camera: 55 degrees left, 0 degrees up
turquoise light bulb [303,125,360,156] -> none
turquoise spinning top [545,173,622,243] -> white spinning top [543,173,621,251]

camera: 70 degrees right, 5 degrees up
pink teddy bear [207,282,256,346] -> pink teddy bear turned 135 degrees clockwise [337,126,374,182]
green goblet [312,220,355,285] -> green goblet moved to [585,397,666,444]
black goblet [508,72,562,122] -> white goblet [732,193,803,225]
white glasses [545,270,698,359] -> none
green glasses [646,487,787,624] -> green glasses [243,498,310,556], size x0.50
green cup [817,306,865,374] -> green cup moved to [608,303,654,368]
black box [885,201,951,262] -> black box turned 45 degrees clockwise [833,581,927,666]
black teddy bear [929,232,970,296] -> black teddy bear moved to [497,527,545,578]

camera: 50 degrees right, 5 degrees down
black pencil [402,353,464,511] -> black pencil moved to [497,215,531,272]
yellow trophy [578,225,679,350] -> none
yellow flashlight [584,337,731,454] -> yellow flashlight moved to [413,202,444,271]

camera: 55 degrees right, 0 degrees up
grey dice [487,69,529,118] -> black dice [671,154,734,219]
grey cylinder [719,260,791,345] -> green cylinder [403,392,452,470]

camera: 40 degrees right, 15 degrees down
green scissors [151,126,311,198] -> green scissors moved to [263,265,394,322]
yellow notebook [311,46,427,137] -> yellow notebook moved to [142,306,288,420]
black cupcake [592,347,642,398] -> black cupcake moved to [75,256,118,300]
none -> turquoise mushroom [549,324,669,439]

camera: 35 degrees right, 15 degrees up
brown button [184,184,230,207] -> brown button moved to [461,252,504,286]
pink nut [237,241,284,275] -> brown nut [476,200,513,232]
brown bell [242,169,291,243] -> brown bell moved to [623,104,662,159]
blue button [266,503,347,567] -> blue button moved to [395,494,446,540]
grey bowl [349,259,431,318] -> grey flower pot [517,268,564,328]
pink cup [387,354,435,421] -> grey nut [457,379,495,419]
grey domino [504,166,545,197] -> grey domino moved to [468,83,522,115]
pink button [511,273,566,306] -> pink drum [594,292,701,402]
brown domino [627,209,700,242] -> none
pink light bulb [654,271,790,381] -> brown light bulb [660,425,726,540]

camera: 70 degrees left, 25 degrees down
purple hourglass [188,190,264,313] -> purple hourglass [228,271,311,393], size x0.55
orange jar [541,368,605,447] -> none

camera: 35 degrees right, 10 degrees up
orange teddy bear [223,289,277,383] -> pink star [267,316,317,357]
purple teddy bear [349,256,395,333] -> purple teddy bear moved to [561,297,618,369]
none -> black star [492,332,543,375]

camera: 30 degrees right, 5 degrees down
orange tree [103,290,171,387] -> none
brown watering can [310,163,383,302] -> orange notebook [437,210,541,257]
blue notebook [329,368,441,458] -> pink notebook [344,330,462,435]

WORK TO BE COMPLETED> Repeat the entries above exactly, from the first line through the line containing "pink teddy bear [207,282,256,346]".

RESPONSE AREA>
camera: 55 degrees left, 0 degrees up
turquoise light bulb [303,125,360,156] -> none
turquoise spinning top [545,173,622,243] -> white spinning top [543,173,621,251]

camera: 70 degrees right, 5 degrees up
pink teddy bear [207,282,256,346] -> pink teddy bear turned 135 degrees clockwise [337,126,374,182]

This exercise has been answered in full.